(Data supplied Opens)

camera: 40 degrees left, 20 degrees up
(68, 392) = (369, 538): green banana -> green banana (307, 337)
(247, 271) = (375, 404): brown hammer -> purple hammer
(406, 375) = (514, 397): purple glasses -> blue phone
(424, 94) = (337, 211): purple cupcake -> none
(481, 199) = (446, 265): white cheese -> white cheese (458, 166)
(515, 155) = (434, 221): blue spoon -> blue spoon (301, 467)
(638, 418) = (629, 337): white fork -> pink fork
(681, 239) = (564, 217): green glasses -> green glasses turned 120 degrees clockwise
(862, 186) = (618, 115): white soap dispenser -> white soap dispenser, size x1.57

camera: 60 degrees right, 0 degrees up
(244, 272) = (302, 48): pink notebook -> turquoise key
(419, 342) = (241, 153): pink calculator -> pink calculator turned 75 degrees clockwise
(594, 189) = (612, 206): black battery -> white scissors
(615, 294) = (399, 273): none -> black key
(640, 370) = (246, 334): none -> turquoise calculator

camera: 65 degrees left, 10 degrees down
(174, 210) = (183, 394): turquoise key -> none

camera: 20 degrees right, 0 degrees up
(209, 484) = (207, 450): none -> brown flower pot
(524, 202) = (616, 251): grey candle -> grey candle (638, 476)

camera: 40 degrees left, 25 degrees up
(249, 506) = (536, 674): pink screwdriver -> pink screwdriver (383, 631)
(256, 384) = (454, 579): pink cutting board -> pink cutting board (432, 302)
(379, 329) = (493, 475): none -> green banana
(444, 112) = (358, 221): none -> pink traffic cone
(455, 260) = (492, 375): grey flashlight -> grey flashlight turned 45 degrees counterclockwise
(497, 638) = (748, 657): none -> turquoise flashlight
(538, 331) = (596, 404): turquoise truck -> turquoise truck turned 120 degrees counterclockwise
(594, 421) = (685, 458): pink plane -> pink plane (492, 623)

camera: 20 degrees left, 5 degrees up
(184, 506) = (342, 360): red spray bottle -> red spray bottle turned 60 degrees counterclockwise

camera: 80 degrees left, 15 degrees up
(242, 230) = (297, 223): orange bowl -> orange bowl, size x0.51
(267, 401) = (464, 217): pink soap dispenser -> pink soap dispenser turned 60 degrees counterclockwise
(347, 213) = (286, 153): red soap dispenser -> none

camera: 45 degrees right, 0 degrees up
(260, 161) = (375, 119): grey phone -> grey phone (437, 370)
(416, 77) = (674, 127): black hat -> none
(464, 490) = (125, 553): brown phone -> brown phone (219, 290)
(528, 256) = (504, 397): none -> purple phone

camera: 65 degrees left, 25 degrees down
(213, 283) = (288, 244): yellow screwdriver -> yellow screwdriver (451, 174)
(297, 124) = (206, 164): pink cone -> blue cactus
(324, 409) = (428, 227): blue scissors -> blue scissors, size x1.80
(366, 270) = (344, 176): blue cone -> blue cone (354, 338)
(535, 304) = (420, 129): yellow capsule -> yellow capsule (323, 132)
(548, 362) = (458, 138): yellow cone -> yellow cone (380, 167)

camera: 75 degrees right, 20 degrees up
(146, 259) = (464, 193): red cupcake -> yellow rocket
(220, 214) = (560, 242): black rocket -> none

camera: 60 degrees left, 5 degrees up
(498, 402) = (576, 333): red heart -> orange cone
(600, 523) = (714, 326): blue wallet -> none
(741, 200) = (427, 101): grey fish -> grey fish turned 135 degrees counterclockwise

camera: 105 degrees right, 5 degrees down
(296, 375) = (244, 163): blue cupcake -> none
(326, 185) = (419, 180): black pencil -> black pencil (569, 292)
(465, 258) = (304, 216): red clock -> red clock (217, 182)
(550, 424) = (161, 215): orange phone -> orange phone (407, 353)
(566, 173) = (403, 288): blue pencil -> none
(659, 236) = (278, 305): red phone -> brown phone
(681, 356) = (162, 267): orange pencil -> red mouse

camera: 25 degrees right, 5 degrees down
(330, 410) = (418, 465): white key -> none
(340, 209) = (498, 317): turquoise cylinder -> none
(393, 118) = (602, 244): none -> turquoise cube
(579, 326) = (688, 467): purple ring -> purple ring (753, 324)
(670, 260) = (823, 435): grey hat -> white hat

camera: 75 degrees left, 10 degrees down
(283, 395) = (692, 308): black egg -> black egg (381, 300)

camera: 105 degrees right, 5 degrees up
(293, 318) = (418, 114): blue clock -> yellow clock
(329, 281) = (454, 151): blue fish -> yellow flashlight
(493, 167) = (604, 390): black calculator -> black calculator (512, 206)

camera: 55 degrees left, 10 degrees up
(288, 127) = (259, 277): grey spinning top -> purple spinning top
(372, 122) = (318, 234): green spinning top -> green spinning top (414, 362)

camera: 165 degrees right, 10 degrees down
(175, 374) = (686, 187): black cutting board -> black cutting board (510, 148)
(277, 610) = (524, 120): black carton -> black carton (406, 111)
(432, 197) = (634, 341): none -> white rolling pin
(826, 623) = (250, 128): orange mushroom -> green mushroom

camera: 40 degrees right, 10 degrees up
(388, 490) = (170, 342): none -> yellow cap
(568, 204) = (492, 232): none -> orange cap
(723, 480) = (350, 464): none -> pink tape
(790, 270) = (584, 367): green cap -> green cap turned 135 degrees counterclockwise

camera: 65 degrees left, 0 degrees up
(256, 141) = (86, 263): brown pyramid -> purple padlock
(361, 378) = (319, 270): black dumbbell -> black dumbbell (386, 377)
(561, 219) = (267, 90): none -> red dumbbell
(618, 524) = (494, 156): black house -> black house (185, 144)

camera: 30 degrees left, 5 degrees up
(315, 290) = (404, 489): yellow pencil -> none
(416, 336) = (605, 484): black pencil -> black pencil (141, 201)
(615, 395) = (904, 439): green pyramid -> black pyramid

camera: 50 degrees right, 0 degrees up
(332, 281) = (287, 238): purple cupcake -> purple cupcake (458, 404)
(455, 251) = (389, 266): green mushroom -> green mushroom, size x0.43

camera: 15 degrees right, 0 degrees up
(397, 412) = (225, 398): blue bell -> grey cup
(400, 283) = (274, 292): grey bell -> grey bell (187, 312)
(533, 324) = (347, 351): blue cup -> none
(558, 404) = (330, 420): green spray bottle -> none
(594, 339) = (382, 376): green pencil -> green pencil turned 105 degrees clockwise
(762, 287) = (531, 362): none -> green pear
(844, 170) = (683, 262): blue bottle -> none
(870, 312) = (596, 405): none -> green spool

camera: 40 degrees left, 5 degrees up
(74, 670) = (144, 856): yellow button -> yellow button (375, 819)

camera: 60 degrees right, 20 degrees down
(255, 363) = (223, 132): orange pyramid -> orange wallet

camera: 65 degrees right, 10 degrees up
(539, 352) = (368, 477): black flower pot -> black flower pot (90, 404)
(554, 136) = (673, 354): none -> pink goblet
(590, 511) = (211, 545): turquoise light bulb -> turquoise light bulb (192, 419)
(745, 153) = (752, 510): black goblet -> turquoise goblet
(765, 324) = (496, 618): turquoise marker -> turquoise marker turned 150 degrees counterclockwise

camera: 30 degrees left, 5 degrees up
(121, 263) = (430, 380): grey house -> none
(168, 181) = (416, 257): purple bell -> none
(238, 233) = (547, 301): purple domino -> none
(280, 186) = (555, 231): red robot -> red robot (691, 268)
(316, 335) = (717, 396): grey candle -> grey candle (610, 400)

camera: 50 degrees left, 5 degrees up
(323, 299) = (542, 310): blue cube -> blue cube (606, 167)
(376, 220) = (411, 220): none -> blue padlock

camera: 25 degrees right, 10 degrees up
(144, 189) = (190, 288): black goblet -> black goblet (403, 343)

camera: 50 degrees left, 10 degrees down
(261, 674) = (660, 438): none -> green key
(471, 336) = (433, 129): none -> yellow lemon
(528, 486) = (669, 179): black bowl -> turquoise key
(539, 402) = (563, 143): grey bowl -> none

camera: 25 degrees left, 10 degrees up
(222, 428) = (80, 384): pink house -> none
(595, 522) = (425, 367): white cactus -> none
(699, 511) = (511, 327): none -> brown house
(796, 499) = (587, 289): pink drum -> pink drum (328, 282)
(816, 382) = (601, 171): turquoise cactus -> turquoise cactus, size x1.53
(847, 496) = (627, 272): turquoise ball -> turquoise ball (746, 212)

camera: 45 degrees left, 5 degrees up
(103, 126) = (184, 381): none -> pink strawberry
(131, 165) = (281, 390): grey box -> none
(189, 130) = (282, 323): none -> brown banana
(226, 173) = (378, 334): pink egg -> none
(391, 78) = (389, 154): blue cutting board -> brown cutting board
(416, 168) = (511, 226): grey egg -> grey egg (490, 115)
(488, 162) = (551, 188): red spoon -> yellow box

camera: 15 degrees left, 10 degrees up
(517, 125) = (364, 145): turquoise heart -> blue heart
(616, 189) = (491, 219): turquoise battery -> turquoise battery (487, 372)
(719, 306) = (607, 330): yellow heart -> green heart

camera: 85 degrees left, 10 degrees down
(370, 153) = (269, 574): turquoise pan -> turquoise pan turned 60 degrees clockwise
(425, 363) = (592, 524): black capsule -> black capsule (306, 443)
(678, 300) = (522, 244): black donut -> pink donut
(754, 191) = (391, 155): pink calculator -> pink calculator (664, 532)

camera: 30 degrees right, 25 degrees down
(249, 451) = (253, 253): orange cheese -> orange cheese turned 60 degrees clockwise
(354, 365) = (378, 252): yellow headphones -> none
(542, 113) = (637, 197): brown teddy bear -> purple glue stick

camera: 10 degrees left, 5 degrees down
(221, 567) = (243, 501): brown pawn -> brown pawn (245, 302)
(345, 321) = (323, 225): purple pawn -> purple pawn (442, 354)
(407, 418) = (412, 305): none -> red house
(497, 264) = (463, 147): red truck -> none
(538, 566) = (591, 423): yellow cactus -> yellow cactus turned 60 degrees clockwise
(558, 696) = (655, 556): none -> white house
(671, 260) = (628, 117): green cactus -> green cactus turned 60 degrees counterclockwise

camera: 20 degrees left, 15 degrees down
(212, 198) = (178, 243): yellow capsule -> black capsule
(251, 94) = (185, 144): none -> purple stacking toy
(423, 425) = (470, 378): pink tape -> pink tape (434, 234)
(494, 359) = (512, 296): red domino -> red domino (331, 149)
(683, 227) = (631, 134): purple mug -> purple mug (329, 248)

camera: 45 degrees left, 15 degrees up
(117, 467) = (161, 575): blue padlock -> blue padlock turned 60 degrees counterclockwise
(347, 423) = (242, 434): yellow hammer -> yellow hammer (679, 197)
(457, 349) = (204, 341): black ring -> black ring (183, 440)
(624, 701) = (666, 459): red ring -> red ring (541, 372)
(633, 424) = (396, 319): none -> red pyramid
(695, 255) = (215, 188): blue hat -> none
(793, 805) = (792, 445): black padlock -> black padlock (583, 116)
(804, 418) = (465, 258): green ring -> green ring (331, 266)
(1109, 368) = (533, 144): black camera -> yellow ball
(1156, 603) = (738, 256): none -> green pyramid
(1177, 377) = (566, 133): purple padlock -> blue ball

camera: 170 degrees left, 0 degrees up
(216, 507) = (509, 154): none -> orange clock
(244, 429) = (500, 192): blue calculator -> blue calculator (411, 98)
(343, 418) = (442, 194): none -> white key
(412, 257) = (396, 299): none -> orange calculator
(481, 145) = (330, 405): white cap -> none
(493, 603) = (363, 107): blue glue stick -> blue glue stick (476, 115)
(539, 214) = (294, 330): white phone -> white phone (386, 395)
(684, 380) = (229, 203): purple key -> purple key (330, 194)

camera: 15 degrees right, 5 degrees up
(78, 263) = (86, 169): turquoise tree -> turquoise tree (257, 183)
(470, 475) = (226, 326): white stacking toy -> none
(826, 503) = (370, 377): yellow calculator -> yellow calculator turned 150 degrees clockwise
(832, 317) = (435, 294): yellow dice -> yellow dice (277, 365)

(Data supplied Closes)

## [Action item]
In the listing above, find the line with "(659, 236) = (278, 305): red" and the line with "camera: 165 degrees right, 10 degrees down"; set down exactly those two lines and every line between them, nothing more.

## [Completed task]
(659, 236) = (278, 305): red phone -> brown phone
(681, 356) = (162, 267): orange pencil -> red mouse

camera: 25 degrees right, 5 degrees down
(330, 410) = (418, 465): white key -> none
(340, 209) = (498, 317): turquoise cylinder -> none
(393, 118) = (602, 244): none -> turquoise cube
(579, 326) = (688, 467): purple ring -> purple ring (753, 324)
(670, 260) = (823, 435): grey hat -> white hat

camera: 75 degrees left, 10 degrees down
(283, 395) = (692, 308): black egg -> black egg (381, 300)

camera: 105 degrees right, 5 degrees up
(293, 318) = (418, 114): blue clock -> yellow clock
(329, 281) = (454, 151): blue fish -> yellow flashlight
(493, 167) = (604, 390): black calculator -> black calculator (512, 206)

camera: 55 degrees left, 10 degrees up
(288, 127) = (259, 277): grey spinning top -> purple spinning top
(372, 122) = (318, 234): green spinning top -> green spinning top (414, 362)

camera: 165 degrees right, 10 degrees down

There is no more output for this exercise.